» **ASSIGNED TASK**:
Copy out all lines in the material below that contain the string "watering".

» **DATA FOR THIS EXERCISE**:
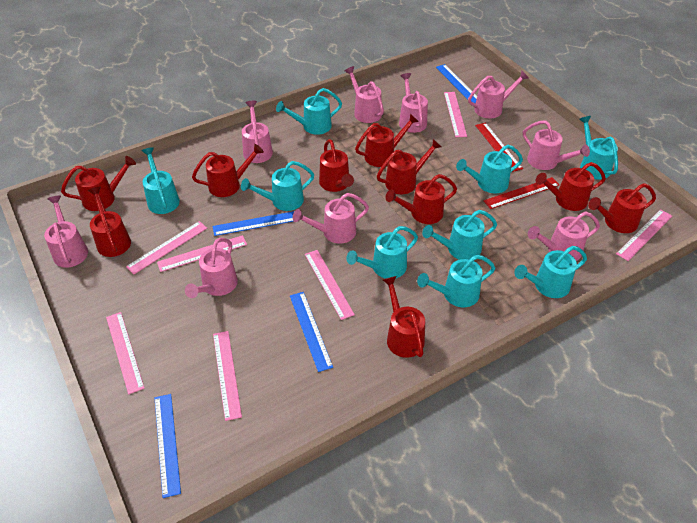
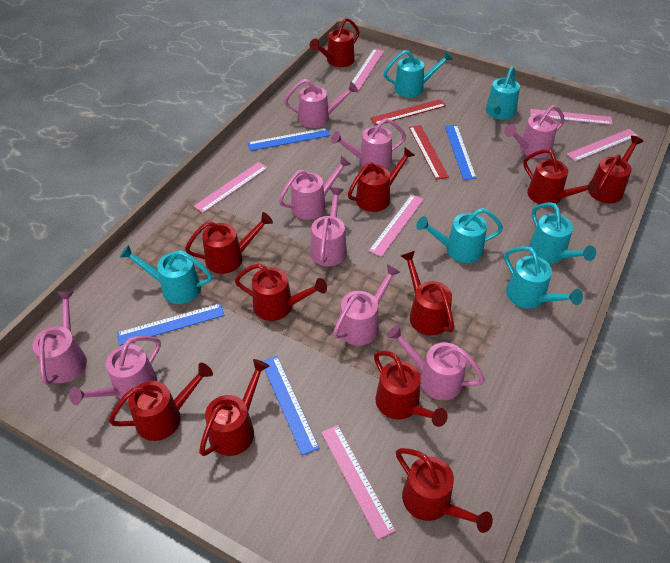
pink ruler: [106,312,145,394] [126,221,207,275] [157,235,247,272] [213,331,242,421] [305,250,355,320] [444,92,467,137] [616,209,672,261] = 7 -> [194,162,268,213] [321,425,396,540] [348,49,384,90] [369,194,424,257] [530,109,613,125] [567,129,638,162] = 6
red watering can: [61,156,136,211] [88,187,131,257] [192,144,264,197] [319,139,354,192] [355,114,419,167] [377,139,441,194] [383,276,425,358] [386,174,457,224] [536,162,606,211] [588,183,656,233] = 10 -> [109,363,213,441] [185,212,273,274] [199,359,269,456] [235,263,327,321] [310,18,359,67] [348,147,415,212] [374,351,448,427] [396,448,493,533] [401,251,454,336] [523,149,599,204] [588,135,644,203] = 11
turquoise watering can: [142,147,180,214] [241,161,314,211] [276,88,342,135] [346,226,418,278] [417,255,495,307] [422,210,497,260] [456,145,523,193] [514,246,587,298] [579,116,618,180] = 9 -> [120,244,212,304] [384,50,453,98] [416,208,503,263] [486,67,520,120] [504,246,583,309] [529,202,596,264] = 6

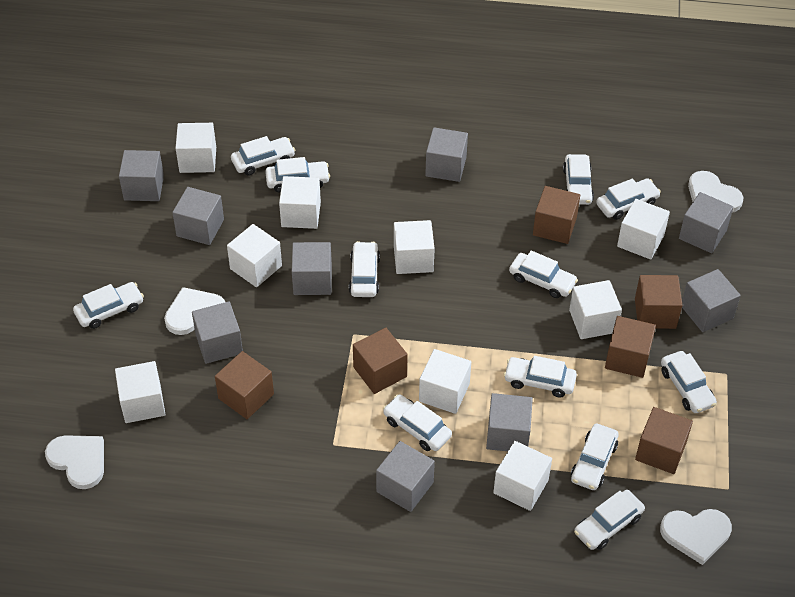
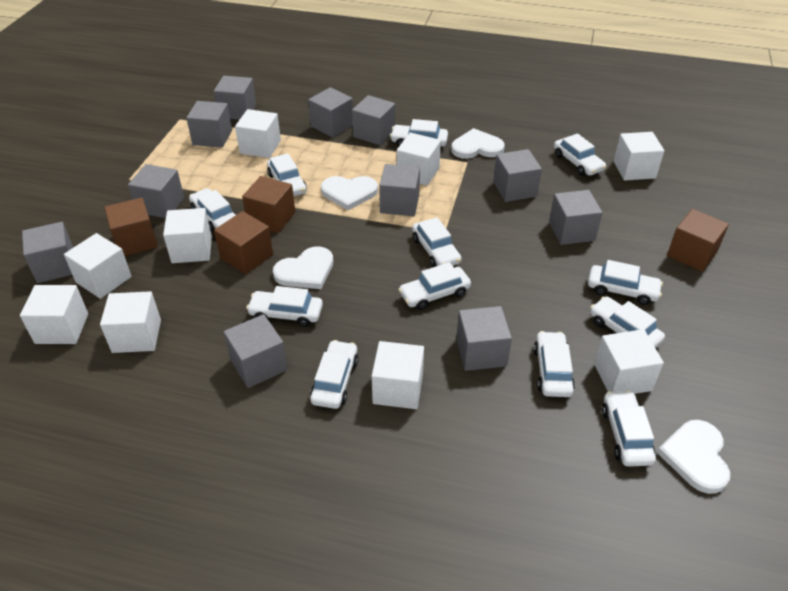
brown cube: [215,351,274,419] [353,328,408,394] [533,186,580,244] [605,316,656,378] [635,275,682,329] [635,407,693,474] = 6 -> [105,198,158,256] [214,211,273,274] [242,176,295,233] [667,209,729,272] = 4
grey cube: [119,150,164,201] [172,187,224,245] [192,302,243,364] [292,242,332,295] [376,441,435,512] [425,127,468,182] [486,393,533,451] [679,192,733,253] [682,269,741,332] = 9 -> [22,222,74,283] [128,164,184,218] [186,101,232,148] [214,76,256,120] [224,314,288,388] [308,87,353,138] [352,95,395,145] [379,164,420,216] [456,306,512,371] [493,149,542,202] [549,190,603,245] = 11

» **WRITTEN REPLY**:
red watering can: [61,156,136,211] [88,187,131,257] [192,144,264,197] [319,139,354,192] [355,114,419,167] [377,139,441,194] [383,276,425,358] [386,174,457,224] [536,162,606,211] [588,183,656,233] = 10 -> [109,363,213,441] [185,212,273,274] [199,359,269,456] [235,263,327,321] [310,18,359,67] [348,147,415,212] [374,351,448,427] [396,448,493,533] [401,251,454,336] [523,149,599,204] [588,135,644,203] = 11
turquoise watering can: [142,147,180,214] [241,161,314,211] [276,88,342,135] [346,226,418,278] [417,255,495,307] [422,210,497,260] [456,145,523,193] [514,246,587,298] [579,116,618,180] = 9 -> [120,244,212,304] [384,50,453,98] [416,208,503,263] [486,67,520,120] [504,246,583,309] [529,202,596,264] = 6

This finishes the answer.